== Your instructions ==
Figure out how many lines in the records below hold the string "yellow". That number alone is the answer.

-------- Data extracts --------

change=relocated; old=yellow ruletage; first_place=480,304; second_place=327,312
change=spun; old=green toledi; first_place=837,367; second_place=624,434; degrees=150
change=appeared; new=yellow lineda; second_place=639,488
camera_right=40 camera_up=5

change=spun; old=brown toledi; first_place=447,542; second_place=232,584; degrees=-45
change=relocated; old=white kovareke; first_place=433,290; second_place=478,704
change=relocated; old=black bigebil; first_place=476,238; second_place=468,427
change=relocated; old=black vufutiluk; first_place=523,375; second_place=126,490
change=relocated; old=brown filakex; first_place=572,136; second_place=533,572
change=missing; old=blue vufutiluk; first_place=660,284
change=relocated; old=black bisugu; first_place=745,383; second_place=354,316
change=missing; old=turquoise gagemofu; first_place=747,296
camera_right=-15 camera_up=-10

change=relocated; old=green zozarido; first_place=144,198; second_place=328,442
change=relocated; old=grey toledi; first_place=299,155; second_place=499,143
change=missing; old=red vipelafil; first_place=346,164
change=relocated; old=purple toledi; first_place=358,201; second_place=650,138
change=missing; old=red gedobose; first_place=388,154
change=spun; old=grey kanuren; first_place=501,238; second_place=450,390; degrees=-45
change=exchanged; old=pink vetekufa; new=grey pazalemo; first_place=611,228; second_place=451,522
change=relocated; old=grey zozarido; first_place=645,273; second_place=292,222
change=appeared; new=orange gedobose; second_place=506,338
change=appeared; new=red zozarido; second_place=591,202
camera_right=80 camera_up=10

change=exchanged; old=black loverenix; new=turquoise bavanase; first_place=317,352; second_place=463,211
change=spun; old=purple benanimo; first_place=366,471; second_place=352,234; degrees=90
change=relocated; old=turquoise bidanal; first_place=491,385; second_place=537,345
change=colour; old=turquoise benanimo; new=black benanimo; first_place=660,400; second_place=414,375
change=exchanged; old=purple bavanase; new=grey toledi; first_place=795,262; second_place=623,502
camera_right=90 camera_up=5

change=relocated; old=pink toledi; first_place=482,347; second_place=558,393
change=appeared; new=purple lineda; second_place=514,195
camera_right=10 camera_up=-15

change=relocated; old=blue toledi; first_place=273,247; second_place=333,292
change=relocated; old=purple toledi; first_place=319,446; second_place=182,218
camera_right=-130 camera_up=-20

--------

== Exercise result ==
2